Segment Start: DATA EXTRACT
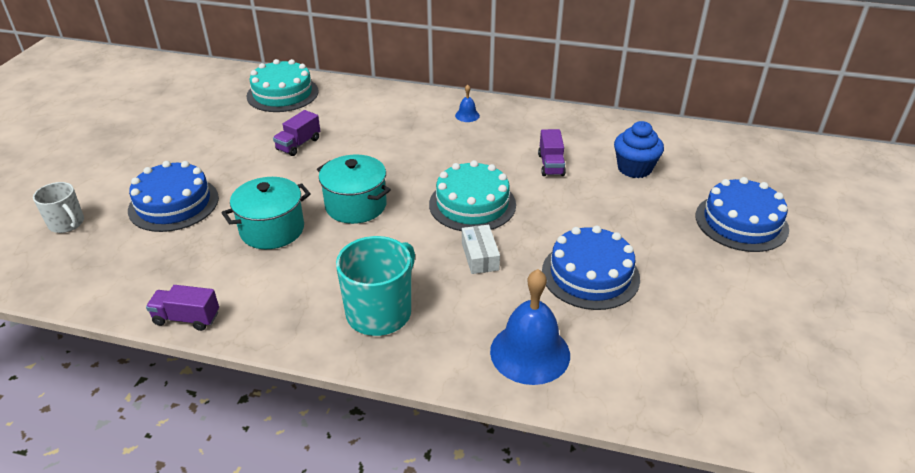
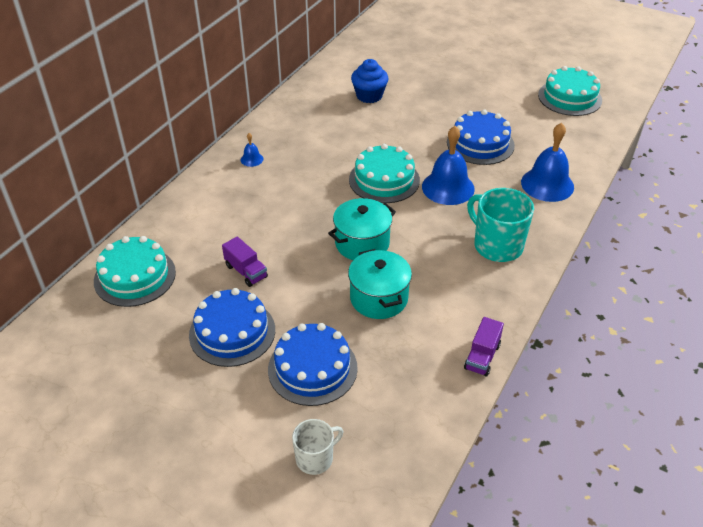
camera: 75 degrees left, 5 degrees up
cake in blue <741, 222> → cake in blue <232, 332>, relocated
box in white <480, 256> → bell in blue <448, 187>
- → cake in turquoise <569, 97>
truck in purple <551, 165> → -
Segment End: DATA EXTRACT
#### ASSIGNMENT
Whenever the string "cake" shows up on a line of the listing, copy that line.

#### COMPLETED TASK
cake in blue <741, 222> → cake in blue <232, 332>, relocated
- → cake in turquoise <569, 97>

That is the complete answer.